**Problem description:** The complete listing should be copied out exactly.

Top of Recorded information

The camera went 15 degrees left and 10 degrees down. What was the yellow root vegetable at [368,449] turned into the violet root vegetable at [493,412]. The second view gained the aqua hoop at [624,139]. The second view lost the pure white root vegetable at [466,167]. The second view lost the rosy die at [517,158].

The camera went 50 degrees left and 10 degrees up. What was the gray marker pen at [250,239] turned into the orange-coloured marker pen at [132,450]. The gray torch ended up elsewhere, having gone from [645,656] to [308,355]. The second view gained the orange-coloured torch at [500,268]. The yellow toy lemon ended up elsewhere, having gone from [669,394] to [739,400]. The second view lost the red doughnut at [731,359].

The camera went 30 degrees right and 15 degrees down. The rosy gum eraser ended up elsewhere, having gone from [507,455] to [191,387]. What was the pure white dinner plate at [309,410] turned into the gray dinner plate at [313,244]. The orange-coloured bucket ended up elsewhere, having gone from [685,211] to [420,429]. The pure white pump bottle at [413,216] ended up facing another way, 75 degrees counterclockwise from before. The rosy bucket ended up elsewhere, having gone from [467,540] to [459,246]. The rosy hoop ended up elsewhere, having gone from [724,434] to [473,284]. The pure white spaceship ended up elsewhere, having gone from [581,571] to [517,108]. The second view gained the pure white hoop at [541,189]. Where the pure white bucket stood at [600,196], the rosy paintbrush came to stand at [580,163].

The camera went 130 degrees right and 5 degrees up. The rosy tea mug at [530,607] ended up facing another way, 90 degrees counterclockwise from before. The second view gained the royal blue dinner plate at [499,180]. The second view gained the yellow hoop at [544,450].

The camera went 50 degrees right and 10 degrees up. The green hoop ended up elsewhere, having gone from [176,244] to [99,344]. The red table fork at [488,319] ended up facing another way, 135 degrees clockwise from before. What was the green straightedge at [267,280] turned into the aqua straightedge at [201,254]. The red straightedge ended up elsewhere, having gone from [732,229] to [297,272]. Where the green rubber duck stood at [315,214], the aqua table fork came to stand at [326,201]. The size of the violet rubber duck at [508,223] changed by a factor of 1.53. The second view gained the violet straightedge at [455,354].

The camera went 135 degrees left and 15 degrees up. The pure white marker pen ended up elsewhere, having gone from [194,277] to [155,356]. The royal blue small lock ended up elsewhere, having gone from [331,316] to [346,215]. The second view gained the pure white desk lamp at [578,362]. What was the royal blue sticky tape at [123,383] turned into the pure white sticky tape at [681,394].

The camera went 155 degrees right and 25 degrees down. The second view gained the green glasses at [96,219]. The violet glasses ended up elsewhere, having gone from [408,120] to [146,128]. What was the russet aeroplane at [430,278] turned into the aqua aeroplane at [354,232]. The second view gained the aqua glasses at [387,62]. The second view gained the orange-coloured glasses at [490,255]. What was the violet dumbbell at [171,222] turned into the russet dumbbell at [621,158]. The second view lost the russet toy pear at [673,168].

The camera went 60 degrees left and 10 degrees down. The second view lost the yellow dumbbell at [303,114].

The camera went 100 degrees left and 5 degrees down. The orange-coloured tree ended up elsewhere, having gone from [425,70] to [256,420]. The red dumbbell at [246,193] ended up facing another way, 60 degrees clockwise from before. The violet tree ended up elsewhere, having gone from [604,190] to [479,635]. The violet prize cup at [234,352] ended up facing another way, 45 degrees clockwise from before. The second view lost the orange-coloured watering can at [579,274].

Bottom of Recorded information

**Written answer:**
The camera went 15 degrees left and 10 degrees down. What was the yellow root vegetable at [368,449] turned into the violet root vegetable at [493,412]. The second view gained the aqua hoop at [624,139]. The second view lost the pure white root vegetable at [466,167]. The second view lost the rosy die at [517,158].

The camera went 50 degrees left and 10 degrees up. What was the gray marker pen at [250,239] turned into the orange-coloured marker pen at [132,450]. The gray torch ended up elsewhere, having gone from [645,656] to [308,355]. The second view gained the orange-coloured torch at [500,268]. The yellow toy lemon ended up elsewhere, having gone from [669,394] to [739,400]. The second view lost the red doughnut at [731,359].

The camera went 30 degrees right and 15 degrees down. The rosy gum eraser ended up elsewhere, having gone from [507,455] to [191,387]. What was the pure white dinner plate at [309,410] turned into the gray dinner plate at [313,244]. The orange-coloured bucket ended up elsewhere, having gone from [685,211] to [420,429]. The pure white pump bottle at [413,216] ended up facing another way, 75 degrees counterclockwise from before. The rosy bucket ended up elsewhere, having gone from [467,540] to [459,246]. The rosy hoop ended up elsewhere, having gone from [724,434] to [473,284]. The pure white spaceship ended up elsewhere, having gone from [581,571] to [517,108]. The second view gained the pure white hoop at [541,189]. Where the pure white bucket stood at [600,196], the rosy paintbrush came to stand at [580,163].

The camera went 130 degrees right and 5 degrees up. The rosy tea mug at [530,607] ended up facing another way, 90 degrees counterclockwise from before. The second view gained the royal blue dinner plate at [499,180]. The second view gained the yellow hoop at [544,450].

The camera went 50 degrees right and 10 degrees up. The green hoop ended up elsewhere, having gone from [176,244] to [99,344]. The red table fork at [488,319] ended up facing another way, 135 degrees clockwise from before. What was the green straightedge at [267,280] turned into the aqua straightedge at [201,254]. The red straightedge ended up elsewhere, having gone from [732,229] to [297,272]. Where the green rubber duck stood at [315,214], the aqua table fork came to stand at [326,201]. The size of the violet rubber duck at [508,223] changed by a factor of 1.53. The second view gained the violet straightedge at [455,354].

The camera went 135 degrees left and 15 degrees up. The pure white marker pen ended up elsewhere, having gone from [194,277] to [155,356]. The royal blue small lock ended up elsewhere, having gone from [331,316] to [346,215]. The second view gained the pure white desk lamp at [578,362]. What was the royal blue sticky tape at [123,383] turned into the pure white sticky tape at [681,394].

The camera went 155 degrees right and 25 degrees down. The second view gained the green glasses at [96,219]. The violet glasses ended up elsewhere, having gone from [408,120] to [146,128]. What was the russet aeroplane at [430,278] turned into the aqua aeroplane at [354,232]. The second view gained the aqua glasses at [387,62]. The second view gained the orange-coloured glasses at [490,255]. What was the violet dumbbell at [171,222] turned into the russet dumbbell at [621,158]. The second view lost the russet toy pear at [673,168].

The camera went 60 degrees left and 10 degrees down. The second view lost the yellow dumbbell at [303,114].

The camera went 100 degrees left and 5 degrees down. The orange-coloured tree ended up elsewhere, having gone from [425,70] to [256,420]. The red dumbbell at [246,193] ended up facing another way, 60 degrees clockwise from before. The violet tree ended up elsewhere, having gone from [604,190] to [479,635]. The violet prize cup at [234,352] ended up facing another way, 45 degrees clockwise from before. The second view lost the orange-coloured watering can at [579,274].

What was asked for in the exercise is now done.